• Your objective: Your task is to return all of the records exactly, minus any images.

• Data provided:
----

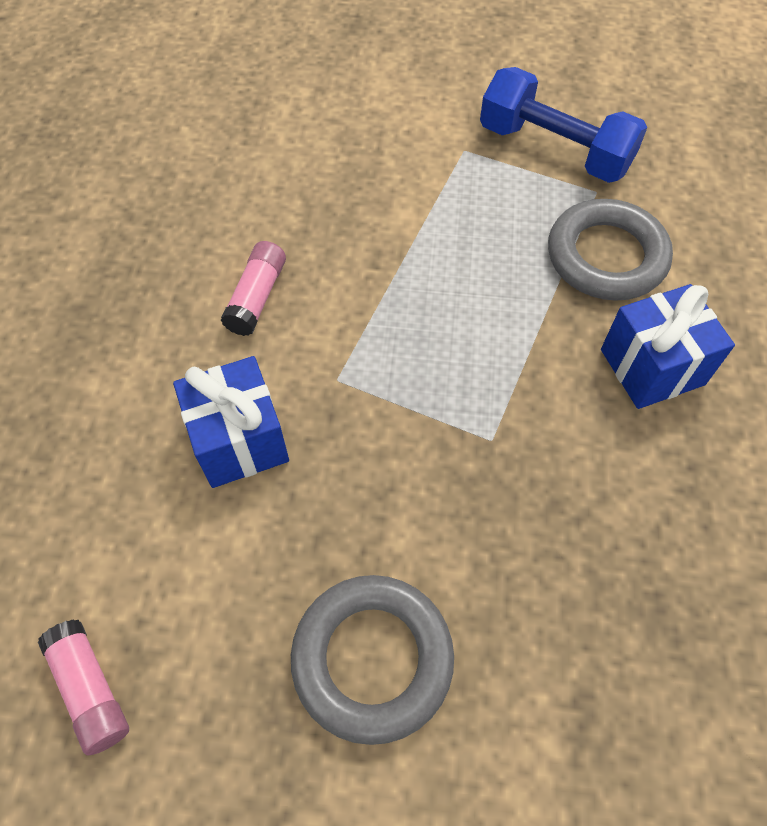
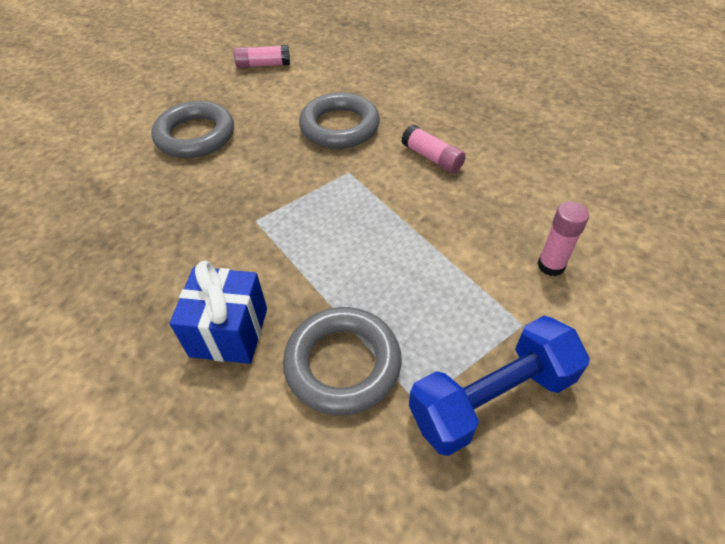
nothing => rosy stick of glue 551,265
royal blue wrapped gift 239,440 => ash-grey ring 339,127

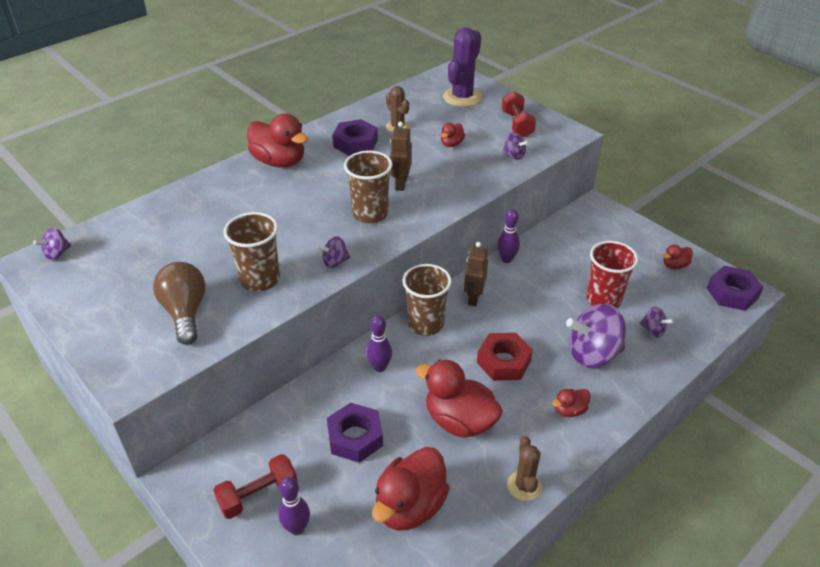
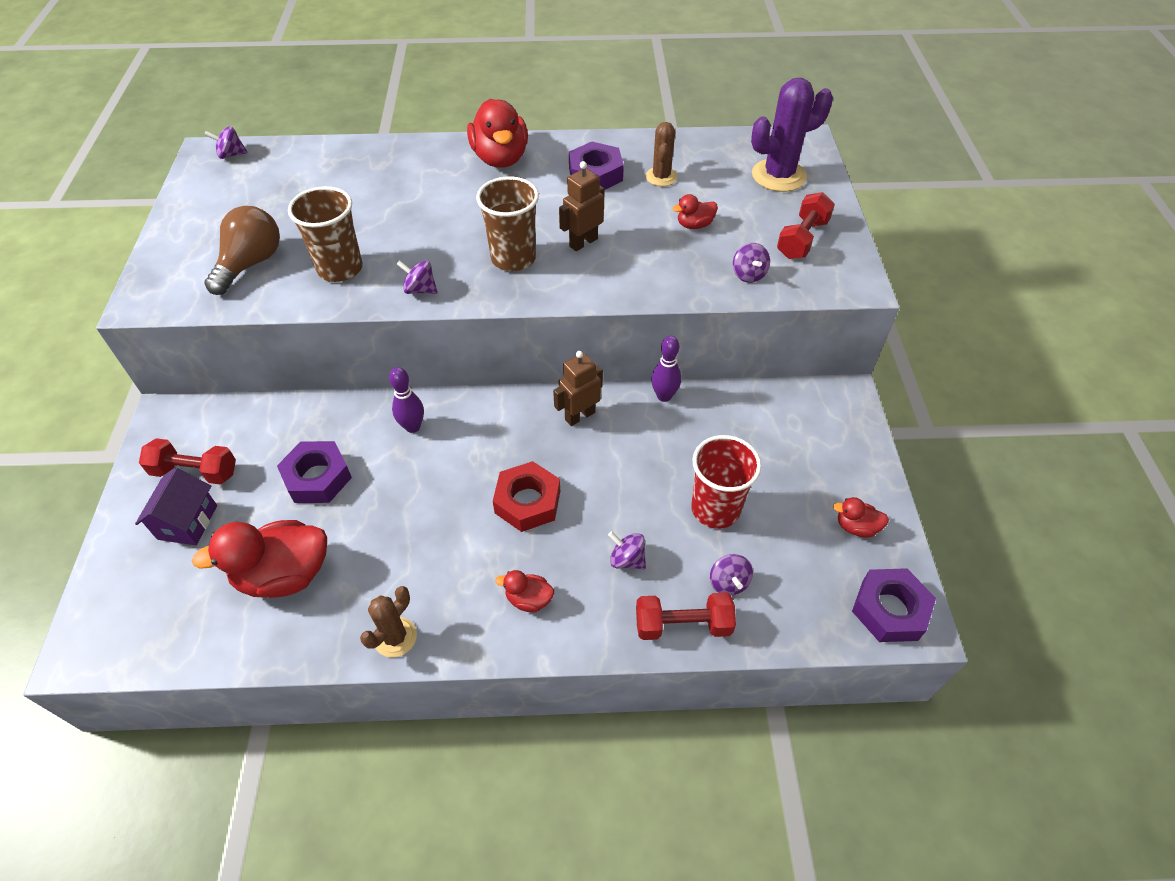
russet beaker 426,324 => nothing
scarlet toy duck 459,421 => nothing
nothing => scarlet free weight 683,625
royal purple skittle 297,528 => royal purple cottage 187,522
royal purple spinning top 592,354 => royal purple spinning top 627,559, x0.48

----

• Solution to this exercise:
nothing => rosy stick of glue 551,265
royal blue wrapped gift 239,440 => ash-grey ring 339,127

russet beaker 426,324 => nothing
scarlet toy duck 459,421 => nothing
nothing => scarlet free weight 683,625
royal purple skittle 297,528 => royal purple cottage 187,522
royal purple spinning top 592,354 => royal purple spinning top 627,559, x0.48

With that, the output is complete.